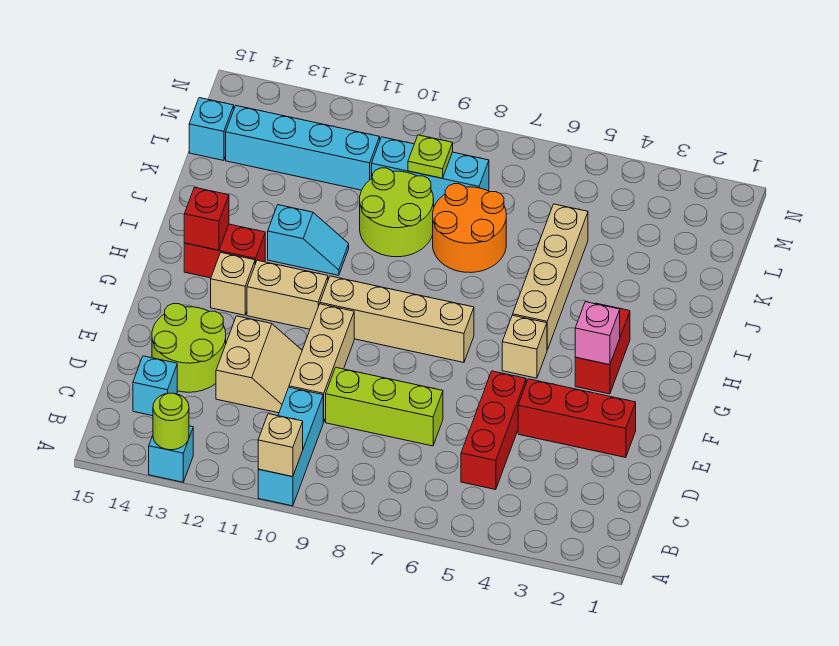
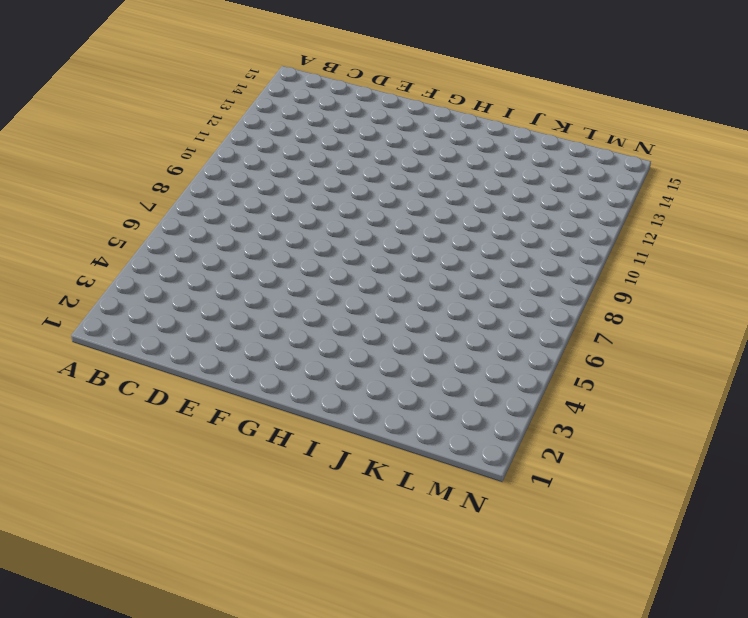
none -> cyan brick A10:C10 level 1
none -> cyan brick A13 level 1
none -> red brick C5:E5 level 1

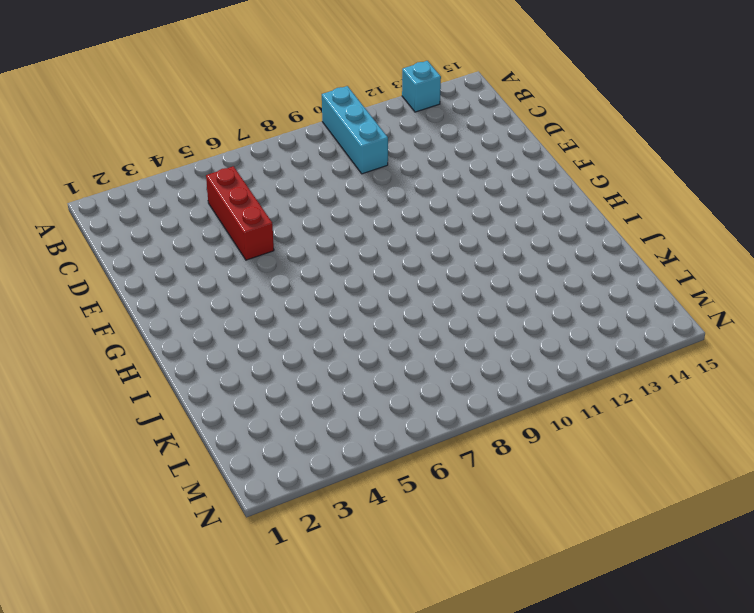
none -> cyan brick C14 level 1
none -> lime brick D7:D9 level 1
none -> tan brick D10:F10 level 1

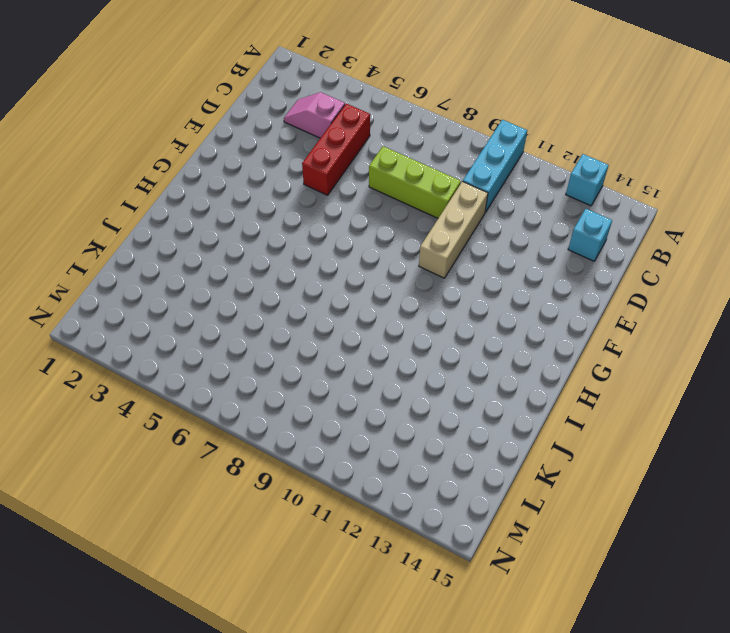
pink slope C3:C4 level 1 top 4 -> none
none -> tan slope D11:E12 level 1 top 12
none -> lime round brick D13:E14 level 1
none -> red brick E2:E4 level 1

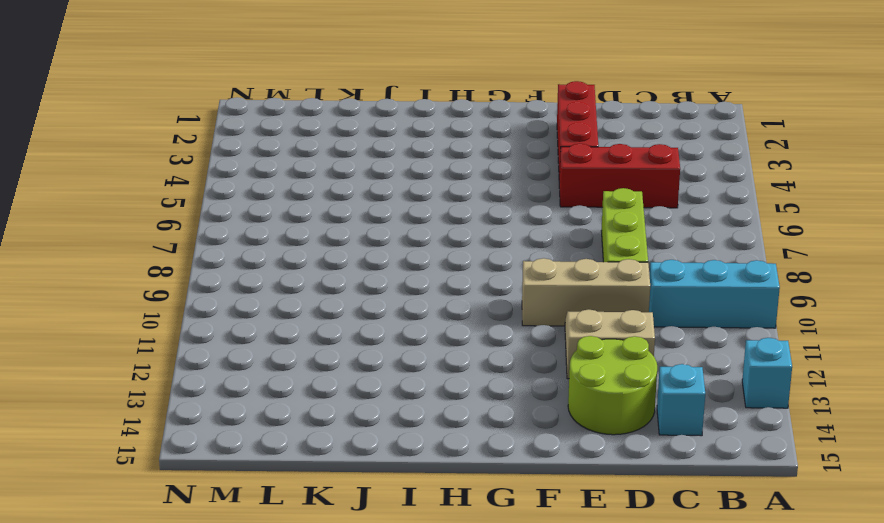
none -> red brick G3:H3 level 1
none -> tan brick G5 level 1
none -> tan brick G7:G10 level 1

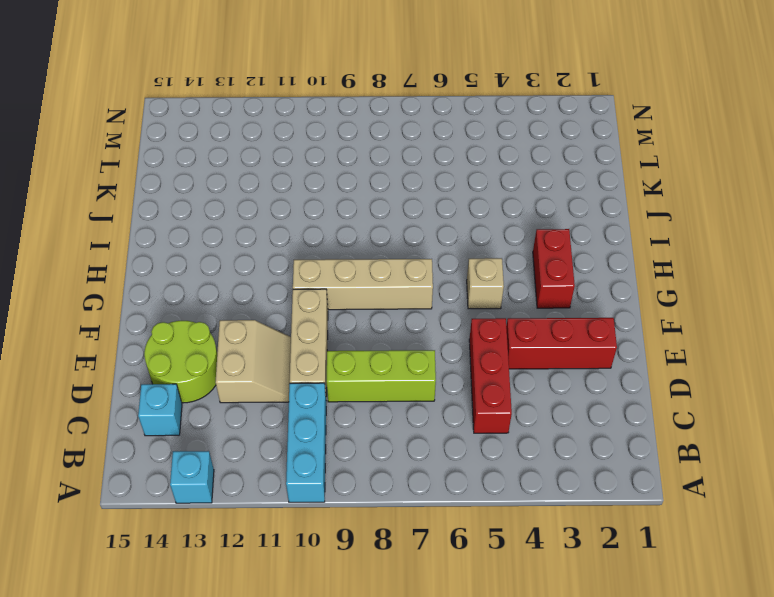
none -> tan brick G11:G12 level 1
none -> tan brick G13 level 1
none -> tan brick H5:K5 level 1

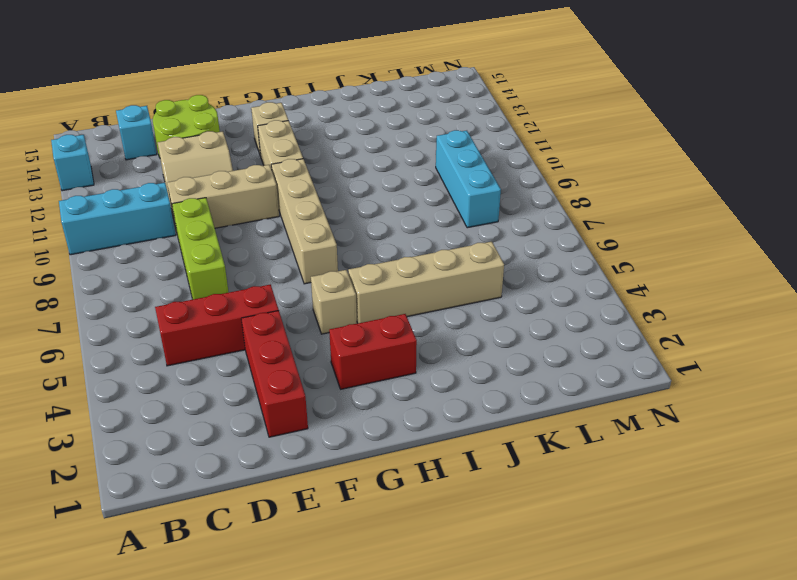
none -> red brick H13:H14 level 1
none -> cyan slope I11:I12 level 1 top 12
none -> orange round brick J7:K8 level 1

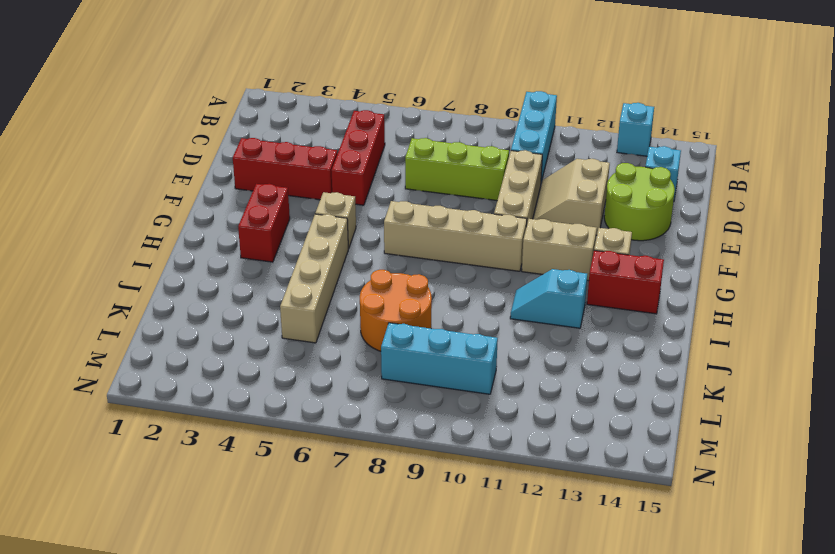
none -> lime round brick J9:K10 level 1
none -> cyan brick L11:L14 level 1
none -> cyan brick L15 level 1

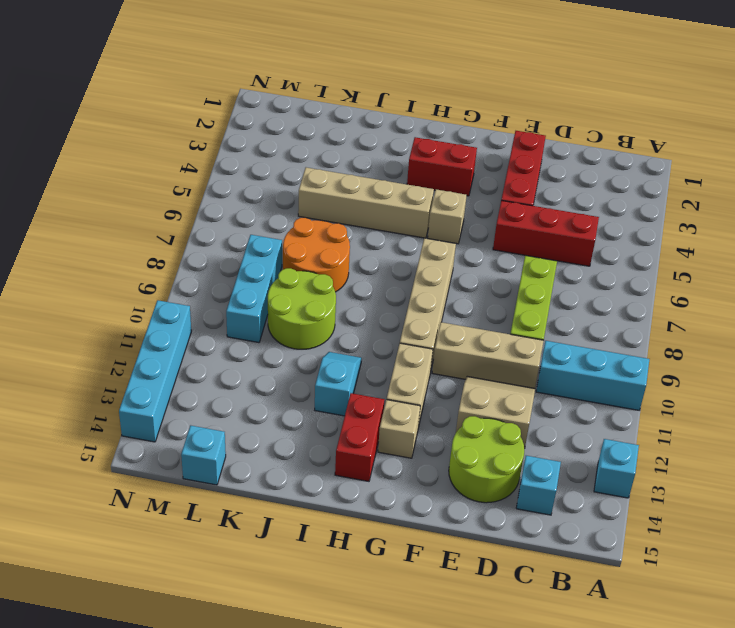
cyan brick N11:N14 level 1 -> cyan brick L11:L14 level 1
none -> tan brick A10 level 2
none -> lime round brick A13 level 2
none -> pink brick G3 level 2

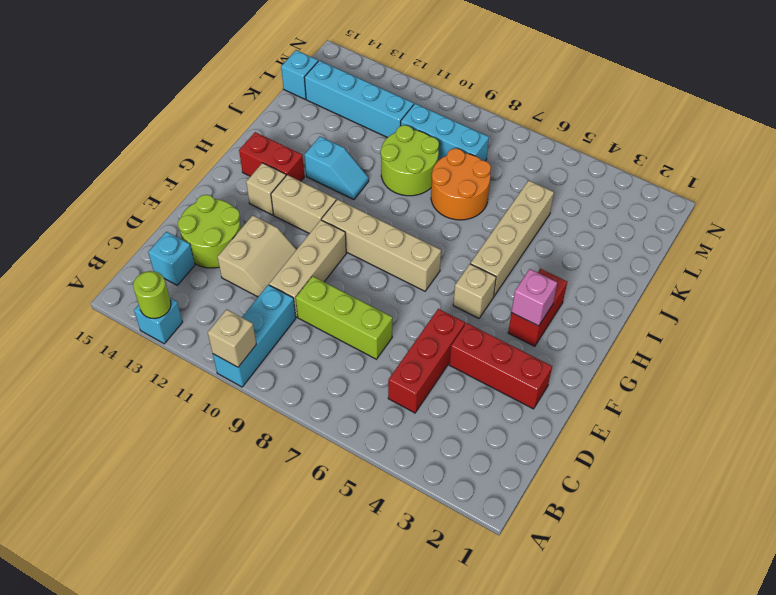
none -> red brick H14 level 2
none -> lime plate L9 level 2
================================
• TASK STATEMENT
Look at the listing and set down only the lines from its start through the line with "none -> red brick H13:H14 level 1", word for word and without pictures.

• ANSWER TO THIS TASK
none -> cyan brick A10:C10 level 1
none -> cyan brick A13 level 1
none -> red brick C5:E5 level 1

none -> cyan brick C14 level 1
none -> lime brick D7:D9 level 1
none -> tan brick D10:F10 level 1

pink slope C3:C4 level 1 top 4 -> none
none -> tan slope D11:E12 level 1 top 12
none -> lime round brick D13:E14 level 1
none -> red brick E2:E4 level 1

none -> red brick G3:H3 level 1
none -> tan brick G5 level 1
none -> tan brick G7:G10 level 1

none -> tan brick G11:G12 level 1
none -> tan brick G13 level 1
none -> tan brick H5:K5 level 1

none -> red brick H13:H14 level 1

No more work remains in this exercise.